## Exercise objective:
Your answer should be only the lines below from the one with "J2 pin 2: IC3/PB2 -> IC3/PB4" to the one with "R1: 8.2k (+5V, RESET) -> 91k (+5V, RESET)", repeated exactly, ends included.

## Dataset records:
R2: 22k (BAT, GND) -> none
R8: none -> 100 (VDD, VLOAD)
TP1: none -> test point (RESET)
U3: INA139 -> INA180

---

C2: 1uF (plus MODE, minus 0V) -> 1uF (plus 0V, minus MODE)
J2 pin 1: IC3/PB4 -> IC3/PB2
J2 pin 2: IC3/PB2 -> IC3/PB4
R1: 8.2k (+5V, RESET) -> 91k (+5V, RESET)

## Answer below:
J2 pin 2: IC3/PB2 -> IC3/PB4
R1: 8.2k (+5V, RESET) -> 91k (+5V, RESET)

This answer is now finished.